EXERCISE REQUIREMENTS: Please copy exactly the line containing "Detect all objects" and every line after it, through the last line of the records below, leaving out all pictures.

THE INPUT:
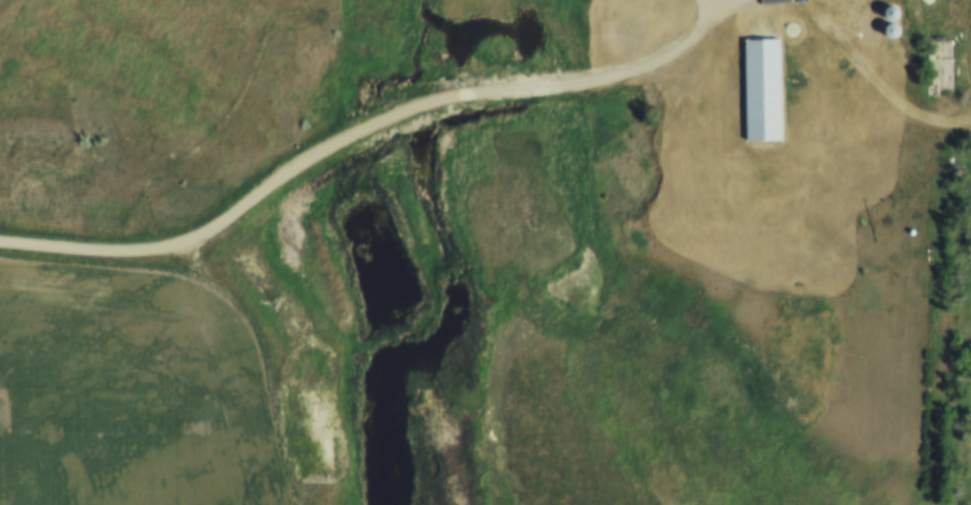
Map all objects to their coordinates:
building: (881, 17)
silo: (881, 17)
building: (882, 34)
silo: (882, 34)
building: (939, 69)
building: (758, 92)
road: (369, 130)
road: (233, 374)

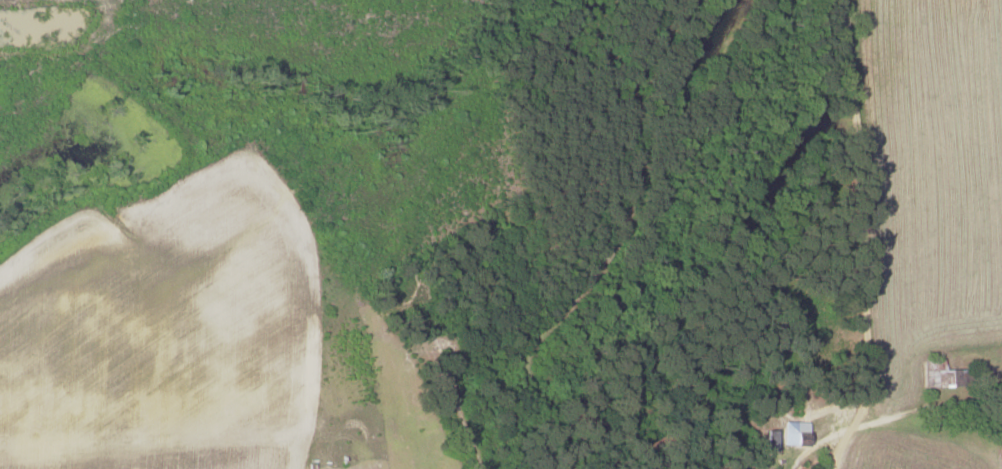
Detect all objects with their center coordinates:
road: (858, 213)
road: (923, 407)
building: (791, 431)
road: (838, 445)

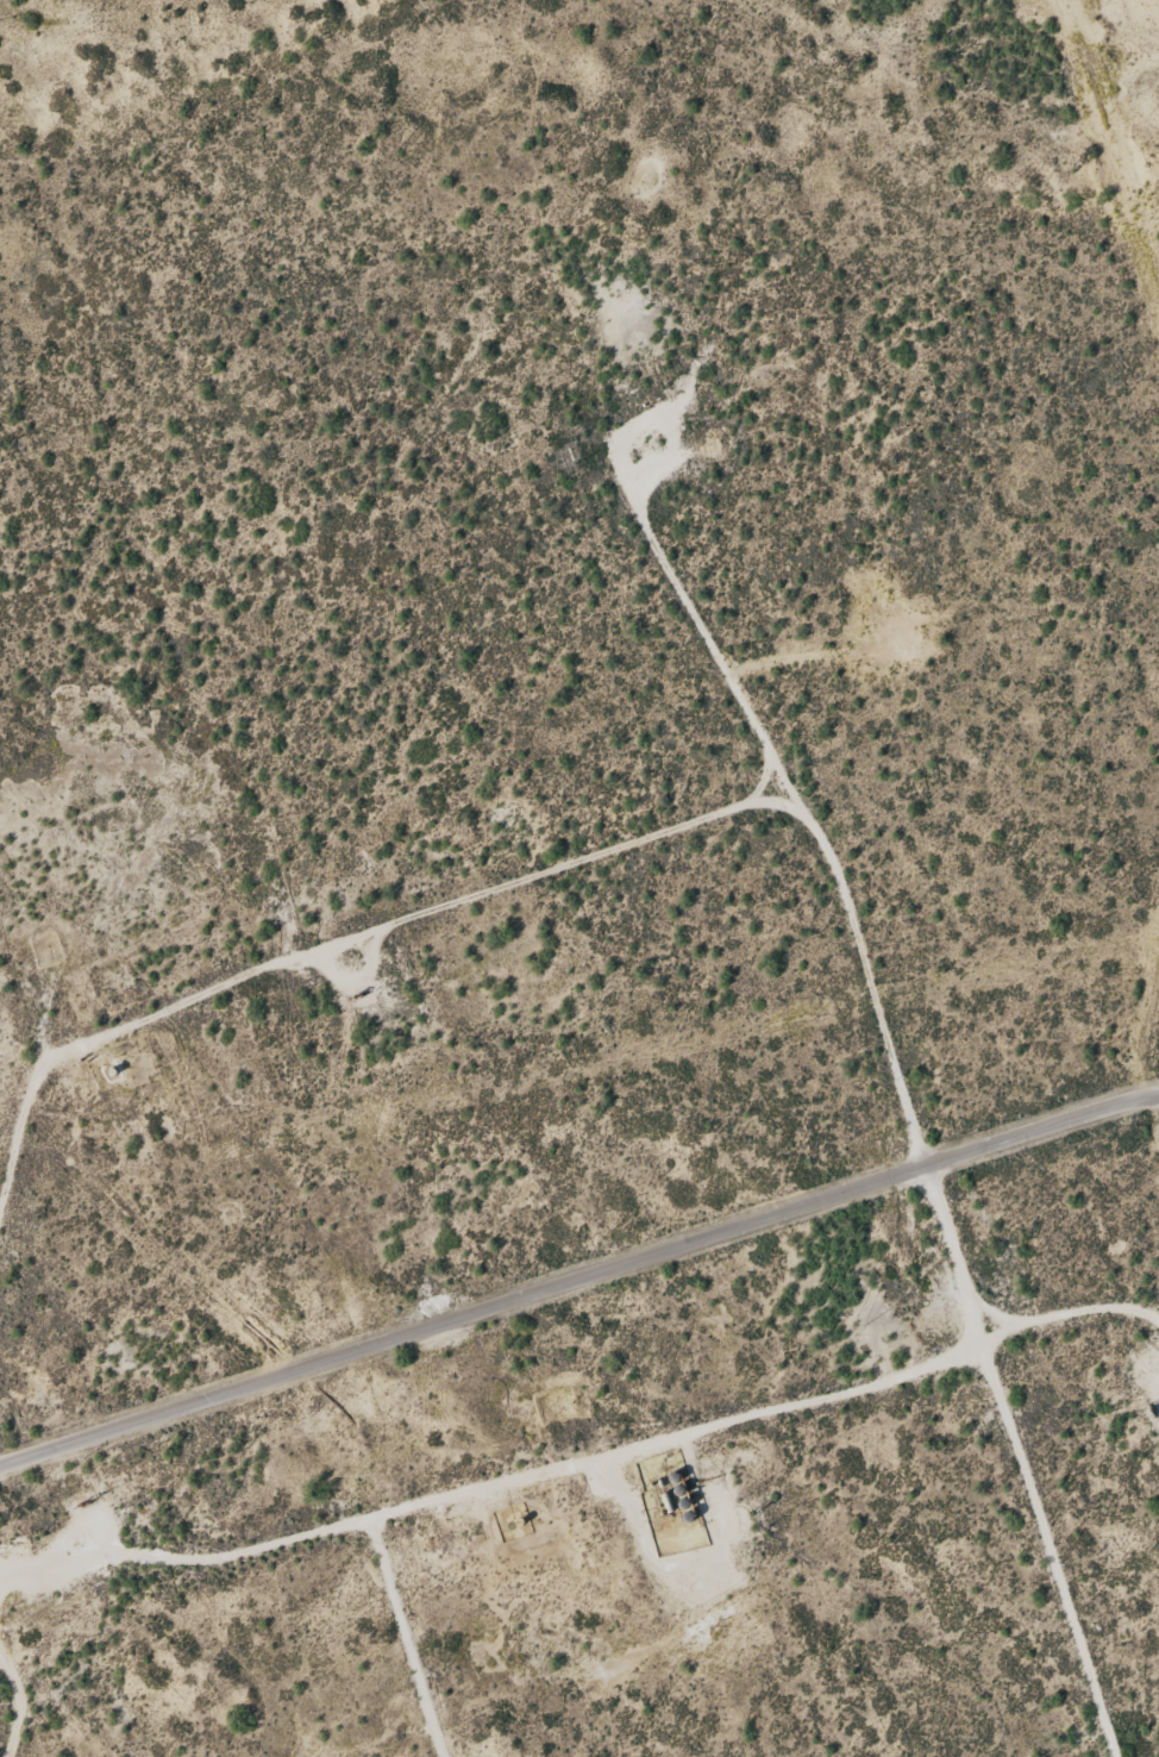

RESULT FOR THIS EXERCISE:
Detect all objects with their center coordinates:
road: (858, 213)
road: (923, 407)
building: (791, 431)
road: (838, 445)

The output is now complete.